EXERCISE PROMPT: Could you print exactly the lines from the one that contains "IMU pin SCL: B6 -> B1" to the end of the data, both ends included, and nothing else? Skip the pictures.

(MATERIAL TO PROCESS Opens)

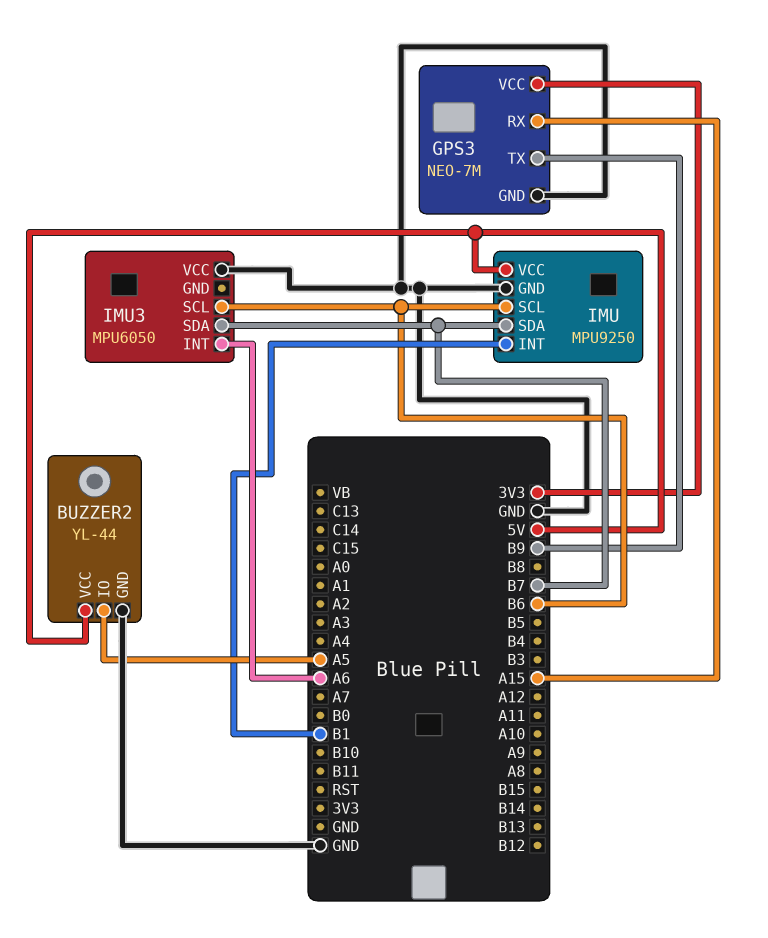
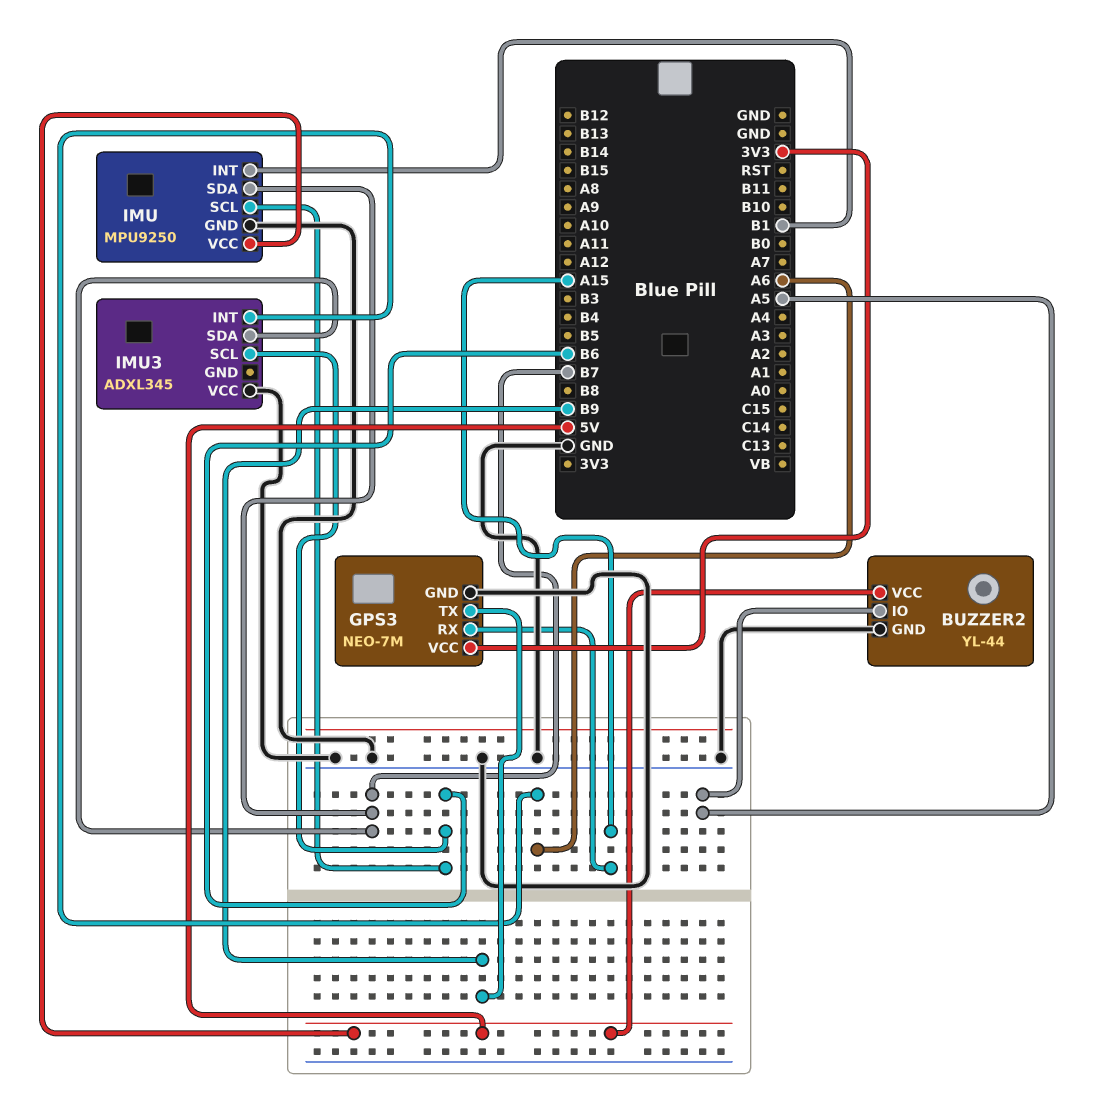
IMU3: MPU6050 -> ADXL345

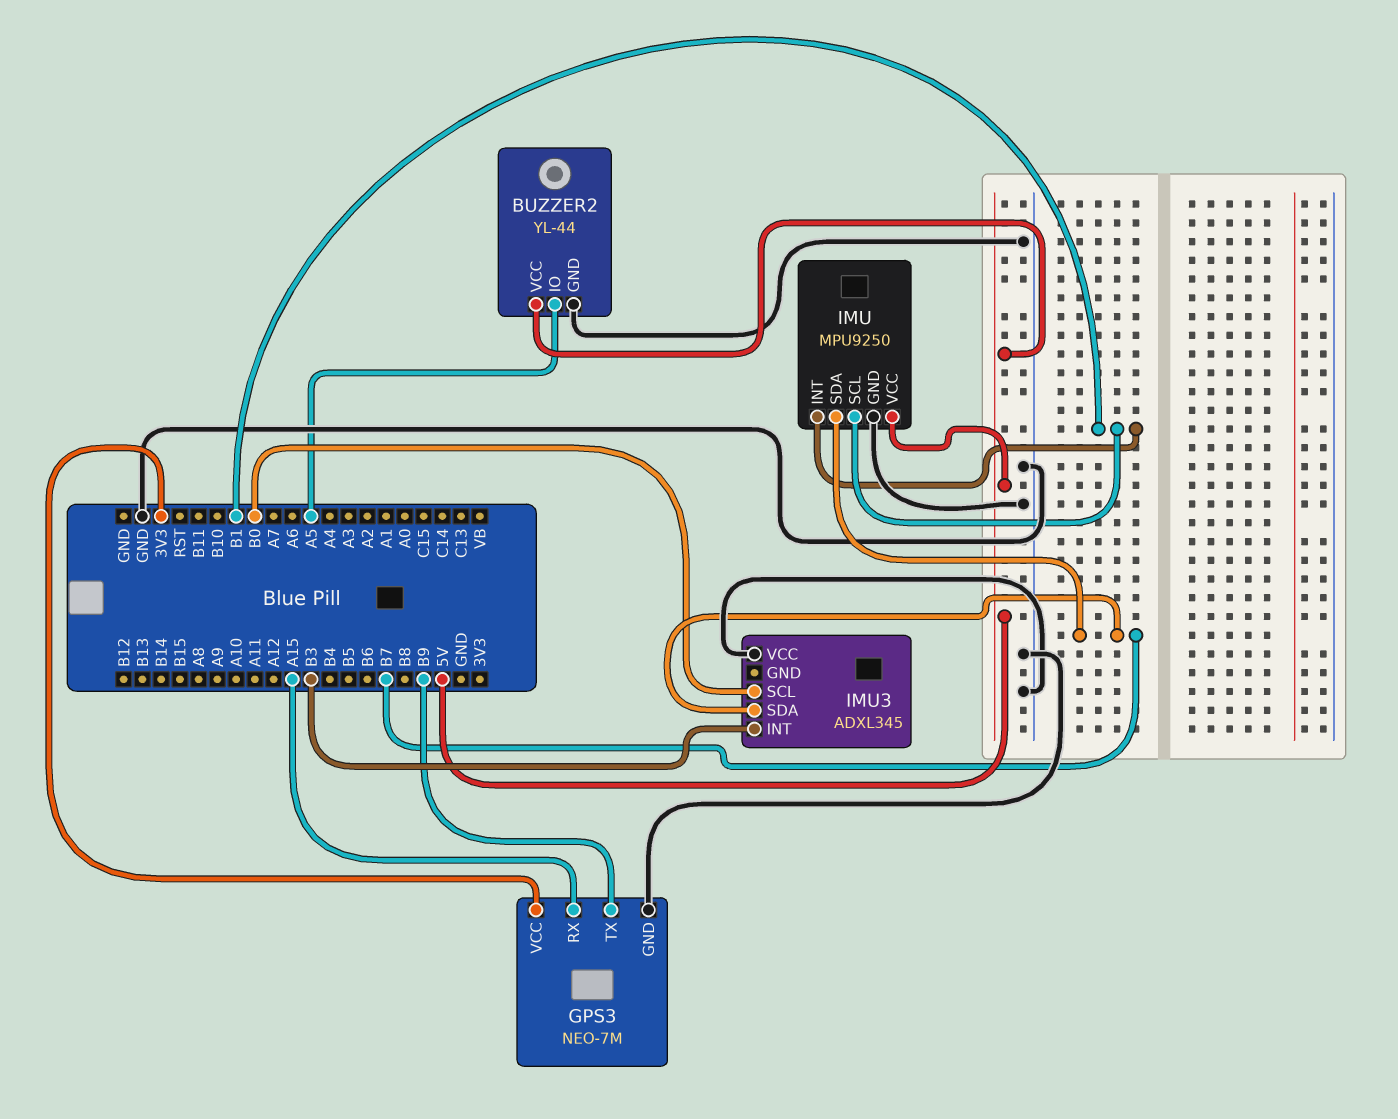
IMU pin SCL: B6 -> B1
IMU3 pin INT: A6 -> B3
IMU3 pin SCL: B6 -> B0

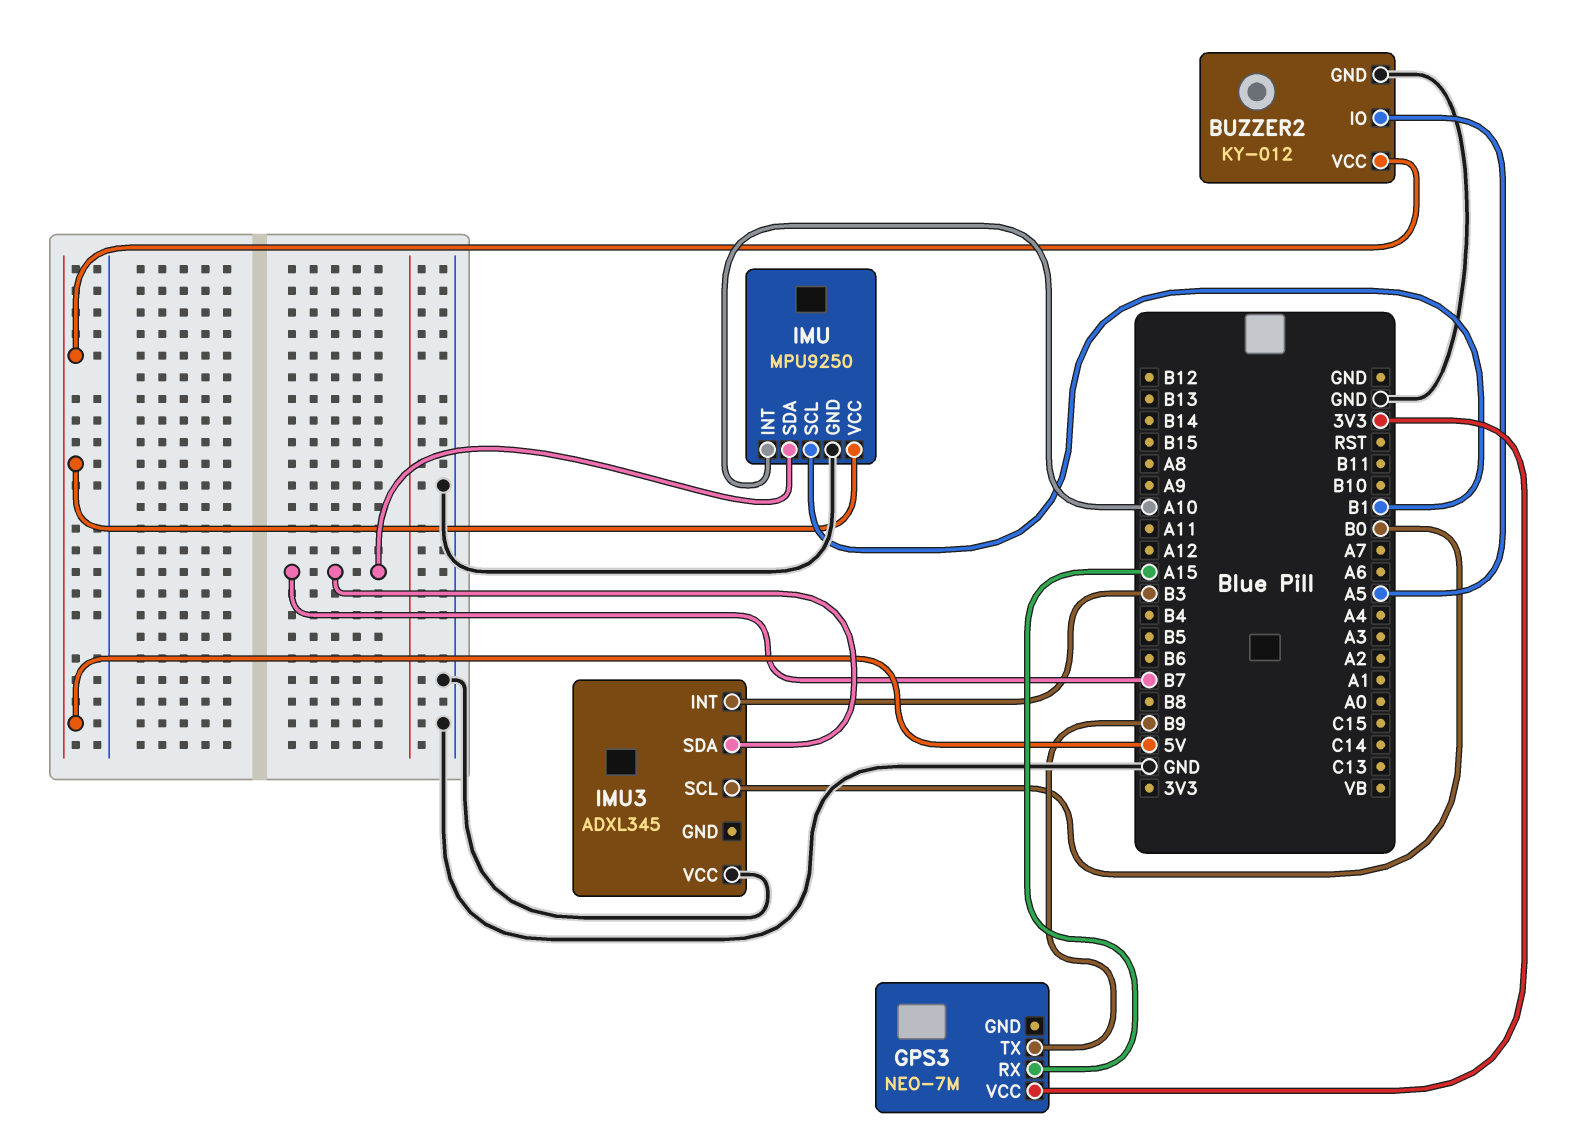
BUZZER2: YL-44 -> KY-012
GPS3 pin GND: GND -> none
IMU pin INT: B1 -> A10

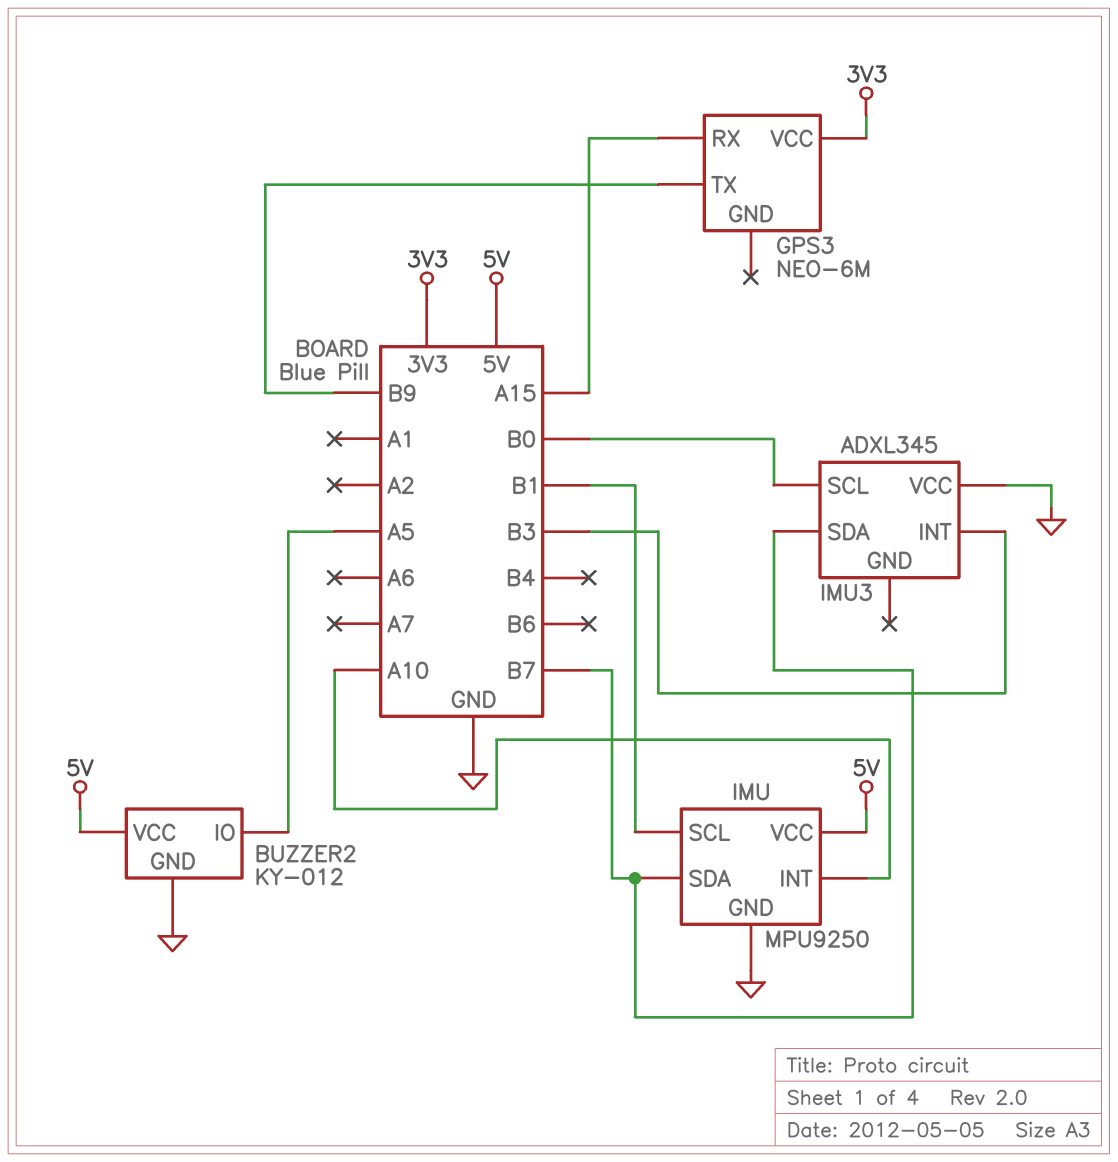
GPS3: NEO-7M -> NEO-6M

(MATERIAL TO PROCESS Closes)

PROBLEM SOLUTION:
IMU pin SCL: B6 -> B1
IMU3 pin INT: A6 -> B3
IMU3 pin SCL: B6 -> B0

BUZZER2: YL-44 -> KY-012
GPS3 pin GND: GND -> none
IMU pin INT: B1 -> A10

GPS3: NEO-7M -> NEO-6M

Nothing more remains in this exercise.